▶ [What the task asks] Using the records below, quote only the span that opens with the line containing "U3 pin VOUT: N012 -> N013" and closes with the line containing "SW3: switch (+5V, SIG10)", exactly and inclusively.

═══ Raw data ═══

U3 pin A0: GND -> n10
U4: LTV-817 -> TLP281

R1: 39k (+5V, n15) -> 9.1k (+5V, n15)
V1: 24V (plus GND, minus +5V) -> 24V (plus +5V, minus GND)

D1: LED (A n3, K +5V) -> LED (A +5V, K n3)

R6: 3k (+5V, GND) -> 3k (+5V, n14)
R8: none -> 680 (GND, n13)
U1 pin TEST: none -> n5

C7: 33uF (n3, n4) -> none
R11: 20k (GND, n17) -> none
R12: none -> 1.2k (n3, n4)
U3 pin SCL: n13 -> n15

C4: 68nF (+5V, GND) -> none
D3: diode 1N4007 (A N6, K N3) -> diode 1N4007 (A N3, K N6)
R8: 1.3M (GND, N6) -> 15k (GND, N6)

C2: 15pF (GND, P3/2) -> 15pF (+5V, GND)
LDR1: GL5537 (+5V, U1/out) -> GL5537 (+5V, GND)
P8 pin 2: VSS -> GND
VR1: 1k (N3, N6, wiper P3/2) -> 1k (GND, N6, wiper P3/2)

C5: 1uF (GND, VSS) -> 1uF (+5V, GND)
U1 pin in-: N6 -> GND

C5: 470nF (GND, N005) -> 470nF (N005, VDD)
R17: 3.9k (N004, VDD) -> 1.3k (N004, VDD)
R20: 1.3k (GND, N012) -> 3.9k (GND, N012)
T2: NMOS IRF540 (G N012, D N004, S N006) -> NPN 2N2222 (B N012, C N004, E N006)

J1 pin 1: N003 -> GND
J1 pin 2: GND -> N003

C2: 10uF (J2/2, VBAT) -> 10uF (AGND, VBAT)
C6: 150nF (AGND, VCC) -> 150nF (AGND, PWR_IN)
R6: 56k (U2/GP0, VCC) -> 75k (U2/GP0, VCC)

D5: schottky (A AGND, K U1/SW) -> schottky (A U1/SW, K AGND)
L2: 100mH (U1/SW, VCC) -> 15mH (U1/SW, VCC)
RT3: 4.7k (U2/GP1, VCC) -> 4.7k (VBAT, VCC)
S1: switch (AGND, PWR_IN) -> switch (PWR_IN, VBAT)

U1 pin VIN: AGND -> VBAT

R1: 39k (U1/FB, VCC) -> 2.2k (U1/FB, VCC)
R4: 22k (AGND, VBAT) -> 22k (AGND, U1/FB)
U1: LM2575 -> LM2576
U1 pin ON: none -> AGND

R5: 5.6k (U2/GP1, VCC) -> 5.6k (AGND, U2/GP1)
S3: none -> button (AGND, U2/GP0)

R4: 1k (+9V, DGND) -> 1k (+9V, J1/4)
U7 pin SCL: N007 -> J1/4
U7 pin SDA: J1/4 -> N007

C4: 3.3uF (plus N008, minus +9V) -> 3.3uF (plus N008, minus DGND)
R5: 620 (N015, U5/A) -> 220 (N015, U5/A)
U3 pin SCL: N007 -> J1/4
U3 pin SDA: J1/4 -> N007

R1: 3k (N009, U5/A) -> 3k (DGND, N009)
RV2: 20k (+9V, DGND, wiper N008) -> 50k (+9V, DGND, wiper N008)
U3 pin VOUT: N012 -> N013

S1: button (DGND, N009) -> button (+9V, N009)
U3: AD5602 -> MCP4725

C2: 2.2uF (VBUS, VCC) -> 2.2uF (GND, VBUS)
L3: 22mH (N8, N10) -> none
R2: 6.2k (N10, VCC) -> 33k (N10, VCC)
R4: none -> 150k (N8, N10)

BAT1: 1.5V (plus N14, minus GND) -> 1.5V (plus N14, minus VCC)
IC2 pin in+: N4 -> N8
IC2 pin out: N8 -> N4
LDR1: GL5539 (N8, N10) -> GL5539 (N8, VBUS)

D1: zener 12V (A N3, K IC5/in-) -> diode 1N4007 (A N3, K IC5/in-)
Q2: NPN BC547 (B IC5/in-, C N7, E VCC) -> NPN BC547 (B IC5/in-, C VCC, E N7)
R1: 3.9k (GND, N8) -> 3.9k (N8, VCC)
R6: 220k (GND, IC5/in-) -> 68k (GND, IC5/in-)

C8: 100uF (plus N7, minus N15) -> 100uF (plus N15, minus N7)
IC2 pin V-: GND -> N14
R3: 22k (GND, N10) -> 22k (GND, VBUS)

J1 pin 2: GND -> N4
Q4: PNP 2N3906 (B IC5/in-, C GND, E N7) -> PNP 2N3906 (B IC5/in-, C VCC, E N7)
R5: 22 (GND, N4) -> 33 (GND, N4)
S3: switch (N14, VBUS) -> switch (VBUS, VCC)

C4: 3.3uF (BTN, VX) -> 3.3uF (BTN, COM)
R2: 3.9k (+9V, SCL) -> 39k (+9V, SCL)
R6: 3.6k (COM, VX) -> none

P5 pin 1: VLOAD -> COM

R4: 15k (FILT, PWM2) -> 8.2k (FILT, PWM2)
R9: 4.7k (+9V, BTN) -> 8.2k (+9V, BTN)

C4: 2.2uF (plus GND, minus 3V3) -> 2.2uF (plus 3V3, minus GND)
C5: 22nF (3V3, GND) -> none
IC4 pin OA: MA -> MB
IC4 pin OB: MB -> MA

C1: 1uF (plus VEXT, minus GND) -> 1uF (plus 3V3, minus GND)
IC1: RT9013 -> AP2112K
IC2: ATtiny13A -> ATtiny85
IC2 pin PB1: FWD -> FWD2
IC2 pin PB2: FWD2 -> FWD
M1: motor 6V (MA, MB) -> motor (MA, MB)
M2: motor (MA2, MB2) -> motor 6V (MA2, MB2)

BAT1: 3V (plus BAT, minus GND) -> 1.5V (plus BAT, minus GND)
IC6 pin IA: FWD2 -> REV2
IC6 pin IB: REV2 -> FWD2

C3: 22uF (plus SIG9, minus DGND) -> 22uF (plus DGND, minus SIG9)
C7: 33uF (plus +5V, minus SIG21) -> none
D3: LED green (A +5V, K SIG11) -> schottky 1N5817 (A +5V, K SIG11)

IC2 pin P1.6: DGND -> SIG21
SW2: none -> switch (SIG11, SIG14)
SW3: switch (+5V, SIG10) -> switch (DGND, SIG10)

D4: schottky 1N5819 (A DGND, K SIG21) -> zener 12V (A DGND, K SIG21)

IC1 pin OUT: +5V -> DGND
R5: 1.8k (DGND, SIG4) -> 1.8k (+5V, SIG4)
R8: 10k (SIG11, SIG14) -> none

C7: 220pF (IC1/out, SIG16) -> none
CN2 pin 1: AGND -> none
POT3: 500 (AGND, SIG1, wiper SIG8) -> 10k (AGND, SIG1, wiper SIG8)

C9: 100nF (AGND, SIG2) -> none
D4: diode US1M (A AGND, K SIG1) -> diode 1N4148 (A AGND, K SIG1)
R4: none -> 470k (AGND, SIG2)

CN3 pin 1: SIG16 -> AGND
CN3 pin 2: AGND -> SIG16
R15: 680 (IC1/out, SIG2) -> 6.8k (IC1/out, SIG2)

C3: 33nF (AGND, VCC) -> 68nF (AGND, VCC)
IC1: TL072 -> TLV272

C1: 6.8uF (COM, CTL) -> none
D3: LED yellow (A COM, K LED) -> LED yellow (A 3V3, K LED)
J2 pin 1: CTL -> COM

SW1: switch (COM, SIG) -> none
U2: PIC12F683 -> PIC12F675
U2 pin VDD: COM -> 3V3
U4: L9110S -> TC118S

═══

▶ [Reply to the task]
U3 pin VOUT: N012 -> N013

S1: button (DGND, N009) -> button (+9V, N009)
U3: AD5602 -> MCP4725

C2: 2.2uF (VBUS, VCC) -> 2.2uF (GND, VBUS)
L3: 22mH (N8, N10) -> none
R2: 6.2k (N10, VCC) -> 33k (N10, VCC)
R4: none -> 150k (N8, N10)

BAT1: 1.5V (plus N14, minus GND) -> 1.5V (plus N14, minus VCC)
IC2 pin in+: N4 -> N8
IC2 pin out: N8 -> N4
LDR1: GL5539 (N8, N10) -> GL5539 (N8, VBUS)

D1: zener 12V (A N3, K IC5/in-) -> diode 1N4007 (A N3, K IC5/in-)
Q2: NPN BC547 (B IC5/in-, C N7, E VCC) -> NPN BC547 (B IC5/in-, C VCC, E N7)
R1: 3.9k (GND, N8) -> 3.9k (N8, VCC)
R6: 220k (GND, IC5/in-) -> 68k (GND, IC5/in-)

C8: 100uF (plus N7, minus N15) -> 100uF (plus N15, minus N7)
IC2 pin V-: GND -> N14
R3: 22k (GND, N10) -> 22k (GND, VBUS)

J1 pin 2: GND -> N4
Q4: PNP 2N3906 (B IC5/in-, C GND, E N7) -> PNP 2N3906 (B IC5/in-, C VCC, E N7)
R5: 22 (GND, N4) -> 33 (GND, N4)
S3: switch (N14, VBUS) -> switch (VBUS, VCC)

C4: 3.3uF (BTN, VX) -> 3.3uF (BTN, COM)
R2: 3.9k (+9V, SCL) -> 39k (+9V, SCL)
R6: 3.6k (COM, VX) -> none

P5 pin 1: VLOAD -> COM

R4: 15k (FILT, PWM2) -> 8.2k (FILT, PWM2)
R9: 4.7k (+9V, BTN) -> 8.2k (+9V, BTN)

C4: 2.2uF (plus GND, minus 3V3) -> 2.2uF (plus 3V3, minus GND)
C5: 22nF (3V3, GND) -> none
IC4 pin OA: MA -> MB
IC4 pin OB: MB -> MA

C1: 1uF (plus VEXT, minus GND) -> 1uF (plus 3V3, minus GND)
IC1: RT9013 -> AP2112K
IC2: ATtiny13A -> ATtiny85
IC2 pin PB1: FWD -> FWD2
IC2 pin PB2: FWD2 -> FWD
M1: motor 6V (MA, MB) -> motor (MA, MB)
M2: motor (MA2, MB2) -> motor 6V (MA2, MB2)

BAT1: 3V (plus BAT, minus GND) -> 1.5V (plus BAT, minus GND)
IC6 pin IA: FWD2 -> REV2
IC6 pin IB: REV2 -> FWD2

C3: 22uF (plus SIG9, minus DGND) -> 22uF (plus DGND, minus SIG9)
C7: 33uF (plus +5V, minus SIG21) -> none
D3: LED green (A +5V, K SIG11) -> schottky 1N5817 (A +5V, K SIG11)

IC2 pin P1.6: DGND -> SIG21
SW2: none -> switch (SIG11, SIG14)
SW3: switch (+5V, SIG10) -> switch (DGND, SIG10)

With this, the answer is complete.